━━ ENTRIES SHOWN ━━
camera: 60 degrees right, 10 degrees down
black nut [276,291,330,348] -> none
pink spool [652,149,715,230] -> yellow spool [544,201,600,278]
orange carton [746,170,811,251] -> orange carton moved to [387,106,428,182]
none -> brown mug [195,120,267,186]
━━━
━━ ENTRIES SHOWN ━━
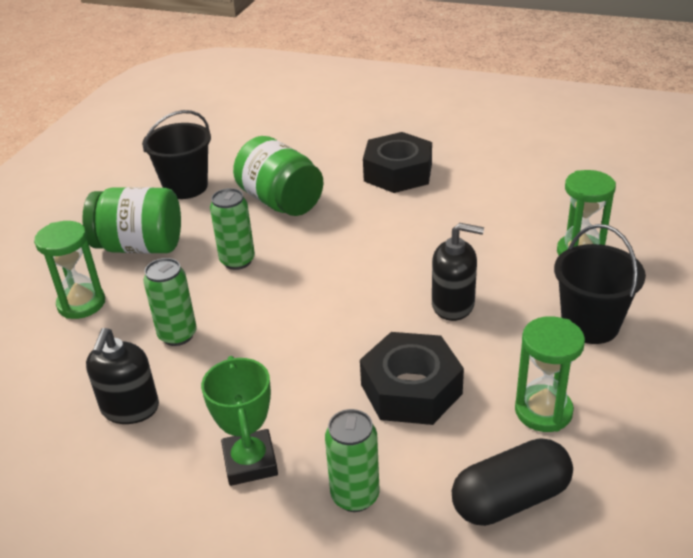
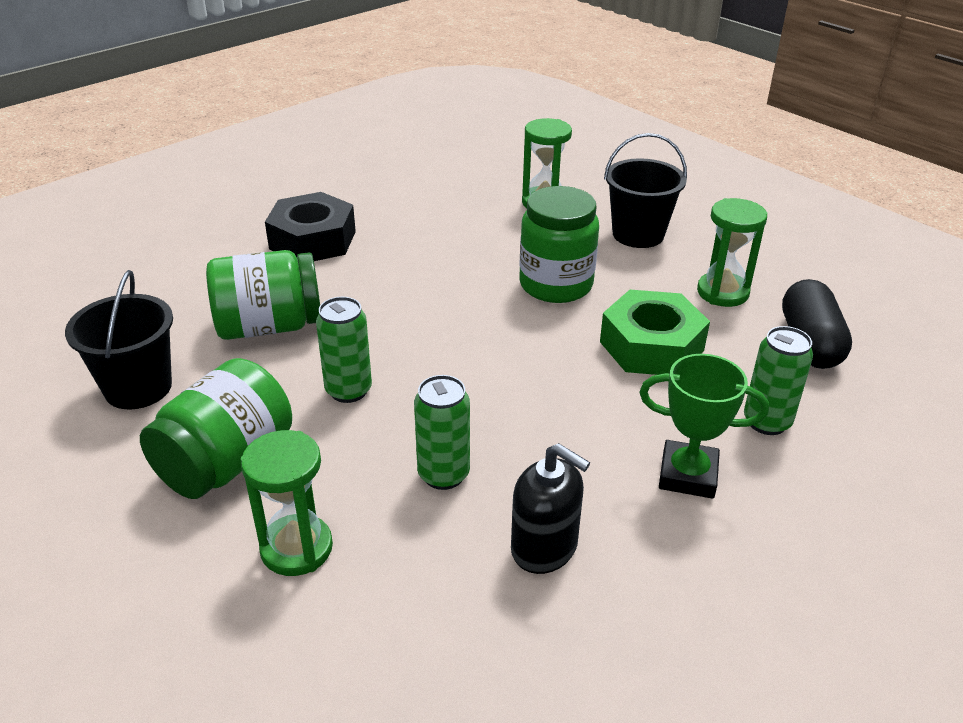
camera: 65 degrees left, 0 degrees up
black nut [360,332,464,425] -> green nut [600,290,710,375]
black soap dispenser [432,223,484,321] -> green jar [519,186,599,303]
━━━
WORK TO BE COMPLETED:
Scan the records for the string "none" and report each line where it occurs.

WRITTEN RESPONSE:
black nut [276,291,330,348] -> none
none -> brown mug [195,120,267,186]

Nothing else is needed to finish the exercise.